### WORK REQUEST
Reproduce each entry below exactly, without omitting any.

### GIVEN INFORMATION
━━━━━━━━━━━━━━━━━━━━

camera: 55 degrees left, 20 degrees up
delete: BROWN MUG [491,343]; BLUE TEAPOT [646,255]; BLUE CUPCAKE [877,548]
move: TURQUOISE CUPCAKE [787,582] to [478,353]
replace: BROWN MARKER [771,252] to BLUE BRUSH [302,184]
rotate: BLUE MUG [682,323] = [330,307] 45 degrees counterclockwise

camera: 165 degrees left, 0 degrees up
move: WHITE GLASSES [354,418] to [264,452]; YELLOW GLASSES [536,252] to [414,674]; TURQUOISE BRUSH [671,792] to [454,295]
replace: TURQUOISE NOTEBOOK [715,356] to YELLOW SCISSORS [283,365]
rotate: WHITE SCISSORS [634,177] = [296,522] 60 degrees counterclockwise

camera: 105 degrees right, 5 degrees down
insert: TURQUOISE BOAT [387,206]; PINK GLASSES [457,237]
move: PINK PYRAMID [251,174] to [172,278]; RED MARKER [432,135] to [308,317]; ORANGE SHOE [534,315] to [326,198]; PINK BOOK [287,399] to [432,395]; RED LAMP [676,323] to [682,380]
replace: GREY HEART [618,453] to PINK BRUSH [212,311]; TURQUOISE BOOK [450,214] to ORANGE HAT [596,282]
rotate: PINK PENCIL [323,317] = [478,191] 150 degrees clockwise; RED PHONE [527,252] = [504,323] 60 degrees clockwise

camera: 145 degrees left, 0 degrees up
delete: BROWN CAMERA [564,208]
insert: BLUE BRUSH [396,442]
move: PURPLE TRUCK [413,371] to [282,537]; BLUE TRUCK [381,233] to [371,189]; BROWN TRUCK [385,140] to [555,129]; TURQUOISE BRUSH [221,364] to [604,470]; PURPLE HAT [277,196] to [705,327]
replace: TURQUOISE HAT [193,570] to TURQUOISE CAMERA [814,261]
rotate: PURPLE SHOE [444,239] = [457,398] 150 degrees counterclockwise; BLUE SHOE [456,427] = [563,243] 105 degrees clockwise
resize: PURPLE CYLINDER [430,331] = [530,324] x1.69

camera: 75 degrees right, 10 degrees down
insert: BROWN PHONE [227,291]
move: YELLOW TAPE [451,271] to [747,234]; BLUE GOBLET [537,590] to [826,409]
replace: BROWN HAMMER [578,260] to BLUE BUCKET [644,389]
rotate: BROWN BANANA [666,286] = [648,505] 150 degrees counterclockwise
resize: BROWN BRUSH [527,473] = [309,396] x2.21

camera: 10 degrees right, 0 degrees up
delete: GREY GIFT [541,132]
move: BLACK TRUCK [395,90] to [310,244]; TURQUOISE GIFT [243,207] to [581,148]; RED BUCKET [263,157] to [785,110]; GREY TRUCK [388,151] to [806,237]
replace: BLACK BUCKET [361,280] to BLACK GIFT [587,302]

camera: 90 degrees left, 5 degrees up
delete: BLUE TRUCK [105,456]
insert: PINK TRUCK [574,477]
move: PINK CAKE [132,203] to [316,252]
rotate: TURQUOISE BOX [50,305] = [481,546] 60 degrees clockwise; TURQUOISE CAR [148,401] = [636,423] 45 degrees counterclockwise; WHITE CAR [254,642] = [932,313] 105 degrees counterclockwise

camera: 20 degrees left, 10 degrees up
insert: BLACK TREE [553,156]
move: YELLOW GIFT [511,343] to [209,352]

━━━━━━━━━━━━━━━━━━━━

### ANSWER TO THE EXERCISE
camera: 55 degrees left, 20 degrees up
delete: BROWN MUG [491,343]; BLUE TEAPOT [646,255]; BLUE CUPCAKE [877,548]
move: TURQUOISE CUPCAKE [787,582] to [478,353]
replace: BROWN MARKER [771,252] to BLUE BRUSH [302,184]
rotate: BLUE MUG [682,323] = [330,307] 45 degrees counterclockwise

camera: 165 degrees left, 0 degrees up
move: WHITE GLASSES [354,418] to [264,452]; YELLOW GLASSES [536,252] to [414,674]; TURQUOISE BRUSH [671,792] to [454,295]
replace: TURQUOISE NOTEBOOK [715,356] to YELLOW SCISSORS [283,365]
rotate: WHITE SCISSORS [634,177] = [296,522] 60 degrees counterclockwise

camera: 105 degrees right, 5 degrees down
insert: TURQUOISE BOAT [387,206]; PINK GLASSES [457,237]
move: PINK PYRAMID [251,174] to [172,278]; RED MARKER [432,135] to [308,317]; ORANGE SHOE [534,315] to [326,198]; PINK BOOK [287,399] to [432,395]; RED LAMP [676,323] to [682,380]
replace: GREY HEART [618,453] to PINK BRUSH [212,311]; TURQUOISE BOOK [450,214] to ORANGE HAT [596,282]
rotate: PINK PENCIL [323,317] = [478,191] 150 degrees clockwise; RED PHONE [527,252] = [504,323] 60 degrees clockwise

camera: 145 degrees left, 0 degrees up
delete: BROWN CAMERA [564,208]
insert: BLUE BRUSH [396,442]
move: PURPLE TRUCK [413,371] to [282,537]; BLUE TRUCK [381,233] to [371,189]; BROWN TRUCK [385,140] to [555,129]; TURQUOISE BRUSH [221,364] to [604,470]; PURPLE HAT [277,196] to [705,327]
replace: TURQUOISE HAT [193,570] to TURQUOISE CAMERA [814,261]
rotate: PURPLE SHOE [444,239] = [457,398] 150 degrees counterclockwise; BLUE SHOE [456,427] = [563,243] 105 degrees clockwise
resize: PURPLE CYLINDER [430,331] = [530,324] x1.69

camera: 75 degrees right, 10 degrees down
insert: BROWN PHONE [227,291]
move: YELLOW TAPE [451,271] to [747,234]; BLUE GOBLET [537,590] to [826,409]
replace: BROWN HAMMER [578,260] to BLUE BUCKET [644,389]
rotate: BROWN BANANA [666,286] = [648,505] 150 degrees counterclockwise
resize: BROWN BRUSH [527,473] = [309,396] x2.21

camera: 10 degrees right, 0 degrees up
delete: GREY GIFT [541,132]
move: BLACK TRUCK [395,90] to [310,244]; TURQUOISE GIFT [243,207] to [581,148]; RED BUCKET [263,157] to [785,110]; GREY TRUCK [388,151] to [806,237]
replace: BLACK BUCKET [361,280] to BLACK GIFT [587,302]

camera: 90 degrees left, 5 degrees up
delete: BLUE TRUCK [105,456]
insert: PINK TRUCK [574,477]
move: PINK CAKE [132,203] to [316,252]
rotate: TURQUOISE BOX [50,305] = [481,546] 60 degrees clockwise; TURQUOISE CAR [148,401] = [636,423] 45 degrees counterclockwise; WHITE CAR [254,642] = [932,313] 105 degrees counterclockwise

camera: 20 degrees left, 10 degrees up
insert: BLACK TREE [553,156]
move: YELLOW GIFT [511,343] to [209,352]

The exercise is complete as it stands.